Gather every line in the listing below that contains the string "kern". Matching is case-sensitive.

────────────────────────────────────────

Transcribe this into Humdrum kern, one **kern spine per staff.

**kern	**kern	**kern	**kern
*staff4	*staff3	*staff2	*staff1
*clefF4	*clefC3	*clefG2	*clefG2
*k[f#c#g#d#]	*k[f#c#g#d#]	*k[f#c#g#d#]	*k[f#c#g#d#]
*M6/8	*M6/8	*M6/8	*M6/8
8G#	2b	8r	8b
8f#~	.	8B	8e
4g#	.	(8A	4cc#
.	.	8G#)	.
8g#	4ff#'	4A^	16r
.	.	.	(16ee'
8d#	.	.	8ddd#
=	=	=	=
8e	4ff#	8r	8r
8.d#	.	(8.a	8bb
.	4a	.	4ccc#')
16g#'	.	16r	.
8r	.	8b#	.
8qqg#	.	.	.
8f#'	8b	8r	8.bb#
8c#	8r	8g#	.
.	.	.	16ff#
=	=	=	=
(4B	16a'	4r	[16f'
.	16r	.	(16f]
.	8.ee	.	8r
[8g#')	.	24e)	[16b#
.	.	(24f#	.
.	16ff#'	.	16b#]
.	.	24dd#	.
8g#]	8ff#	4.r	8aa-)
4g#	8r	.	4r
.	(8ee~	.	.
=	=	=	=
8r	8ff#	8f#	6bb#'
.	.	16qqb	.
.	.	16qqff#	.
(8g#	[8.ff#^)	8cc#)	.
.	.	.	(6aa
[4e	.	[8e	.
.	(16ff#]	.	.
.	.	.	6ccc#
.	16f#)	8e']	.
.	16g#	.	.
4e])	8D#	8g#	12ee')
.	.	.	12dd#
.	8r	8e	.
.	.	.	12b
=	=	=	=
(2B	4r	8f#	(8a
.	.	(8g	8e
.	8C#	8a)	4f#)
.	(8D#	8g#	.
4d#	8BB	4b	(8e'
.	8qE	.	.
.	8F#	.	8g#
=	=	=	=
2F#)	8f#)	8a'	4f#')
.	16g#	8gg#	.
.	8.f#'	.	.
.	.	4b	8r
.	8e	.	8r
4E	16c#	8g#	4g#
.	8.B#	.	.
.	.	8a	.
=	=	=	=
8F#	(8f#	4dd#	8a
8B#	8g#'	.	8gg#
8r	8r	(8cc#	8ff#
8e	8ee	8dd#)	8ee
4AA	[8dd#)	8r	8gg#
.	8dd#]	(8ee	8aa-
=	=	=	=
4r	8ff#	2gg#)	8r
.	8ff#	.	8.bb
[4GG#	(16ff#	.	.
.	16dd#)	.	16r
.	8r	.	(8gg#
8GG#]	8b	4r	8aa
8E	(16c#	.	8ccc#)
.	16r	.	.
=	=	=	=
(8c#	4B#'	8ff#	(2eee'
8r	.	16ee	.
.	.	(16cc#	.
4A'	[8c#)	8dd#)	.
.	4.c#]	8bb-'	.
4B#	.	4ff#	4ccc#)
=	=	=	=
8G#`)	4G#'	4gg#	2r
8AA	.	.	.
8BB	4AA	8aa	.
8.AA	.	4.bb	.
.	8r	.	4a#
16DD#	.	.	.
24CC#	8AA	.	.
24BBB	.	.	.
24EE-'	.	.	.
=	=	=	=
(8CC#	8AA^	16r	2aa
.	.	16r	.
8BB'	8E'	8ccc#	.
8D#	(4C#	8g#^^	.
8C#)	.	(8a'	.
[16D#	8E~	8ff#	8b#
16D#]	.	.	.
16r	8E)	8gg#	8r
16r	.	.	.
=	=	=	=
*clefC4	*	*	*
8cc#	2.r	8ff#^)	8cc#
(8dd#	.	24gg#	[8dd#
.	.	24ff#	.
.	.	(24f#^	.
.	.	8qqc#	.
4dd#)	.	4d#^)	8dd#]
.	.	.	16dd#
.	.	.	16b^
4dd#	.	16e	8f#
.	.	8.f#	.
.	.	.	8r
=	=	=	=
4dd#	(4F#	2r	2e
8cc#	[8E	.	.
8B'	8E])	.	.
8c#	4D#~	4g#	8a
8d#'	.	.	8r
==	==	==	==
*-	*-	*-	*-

────────────────────────────────────────

COMPLETE RESPONSE –
Transcribe this into Humdrum kern, one **kern spine per staff.
**kern	**kern	**kern	**kern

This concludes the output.